§ **To do**:
Please begin with the line containing "brown arrow: (26, 26) -> (48, 42), moved" and reproduce each line exactly until the records below end, without any pictures.

§ **Synthetic geometry scene data**:
━━━━━━━━━━
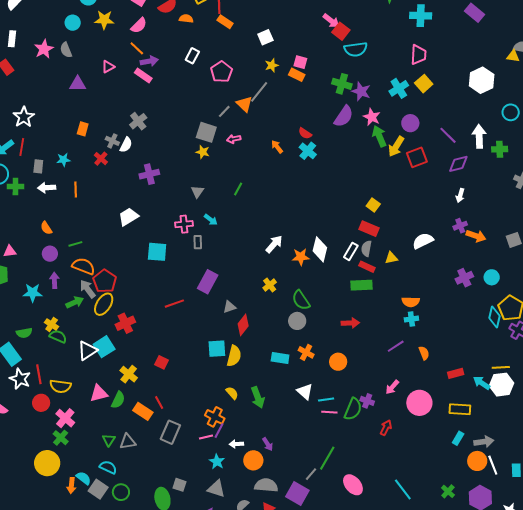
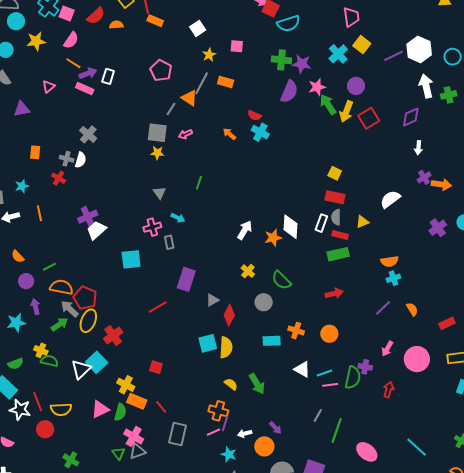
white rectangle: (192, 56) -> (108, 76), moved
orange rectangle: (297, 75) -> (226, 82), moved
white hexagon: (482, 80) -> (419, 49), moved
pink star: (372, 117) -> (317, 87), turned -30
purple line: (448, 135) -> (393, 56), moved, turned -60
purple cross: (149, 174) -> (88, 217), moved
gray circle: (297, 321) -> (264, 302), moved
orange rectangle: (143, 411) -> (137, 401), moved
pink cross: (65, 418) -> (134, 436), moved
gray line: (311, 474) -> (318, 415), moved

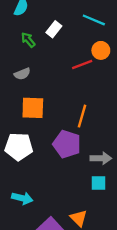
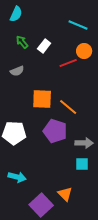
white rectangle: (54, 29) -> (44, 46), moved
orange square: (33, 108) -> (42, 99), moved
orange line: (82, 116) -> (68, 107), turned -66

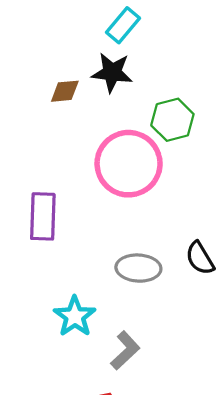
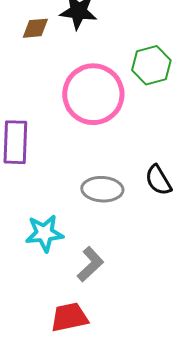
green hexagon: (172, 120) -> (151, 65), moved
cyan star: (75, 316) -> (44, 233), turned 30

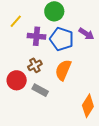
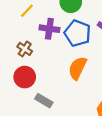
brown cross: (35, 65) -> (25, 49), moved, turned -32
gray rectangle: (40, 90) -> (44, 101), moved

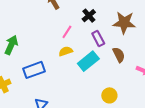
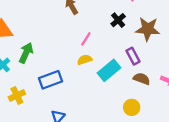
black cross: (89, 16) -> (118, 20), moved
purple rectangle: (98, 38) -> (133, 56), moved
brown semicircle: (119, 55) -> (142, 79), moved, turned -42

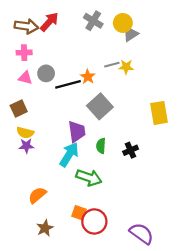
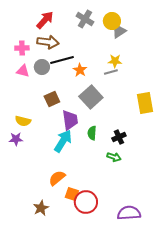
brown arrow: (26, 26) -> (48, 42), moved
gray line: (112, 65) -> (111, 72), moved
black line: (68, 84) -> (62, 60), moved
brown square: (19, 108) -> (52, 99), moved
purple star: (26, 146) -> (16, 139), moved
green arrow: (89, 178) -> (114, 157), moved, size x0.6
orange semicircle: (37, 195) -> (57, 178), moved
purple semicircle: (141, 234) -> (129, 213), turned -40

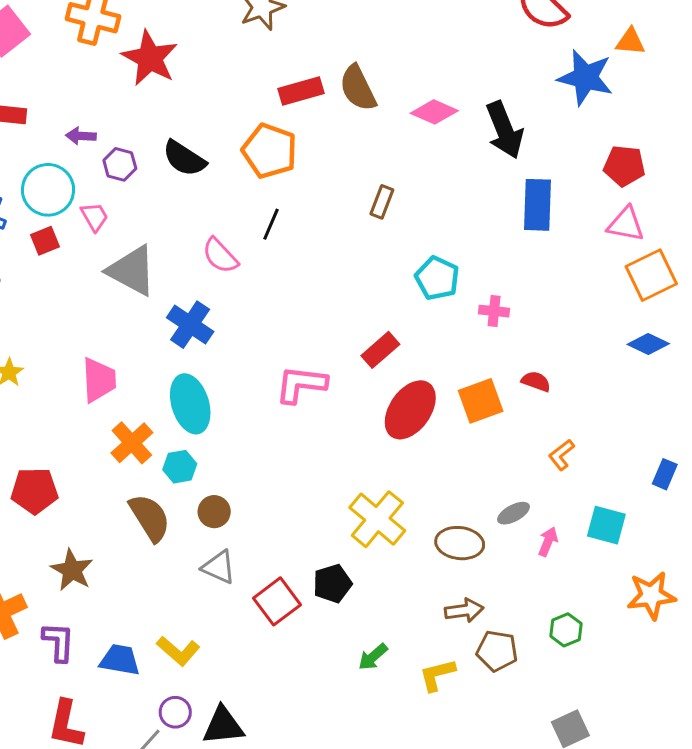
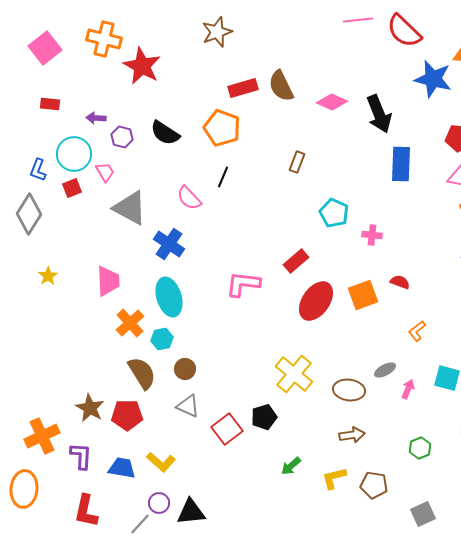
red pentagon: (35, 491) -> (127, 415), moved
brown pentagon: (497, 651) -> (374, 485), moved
━━━━━━━━━━
§ **Exercise output**:
brown arrow: (26, 26) -> (48, 42), moved
gray line: (112, 65) -> (111, 72), moved
black line: (68, 84) -> (62, 60), moved
brown square: (19, 108) -> (52, 99), moved
purple star: (26, 146) -> (16, 139), moved
green arrow: (89, 178) -> (114, 157), moved, size x0.6
orange semicircle: (37, 195) -> (57, 178), moved
purple semicircle: (141, 234) -> (129, 213), turned -40

red pentagon: (35, 491) -> (127, 415), moved
brown pentagon: (497, 651) -> (374, 485), moved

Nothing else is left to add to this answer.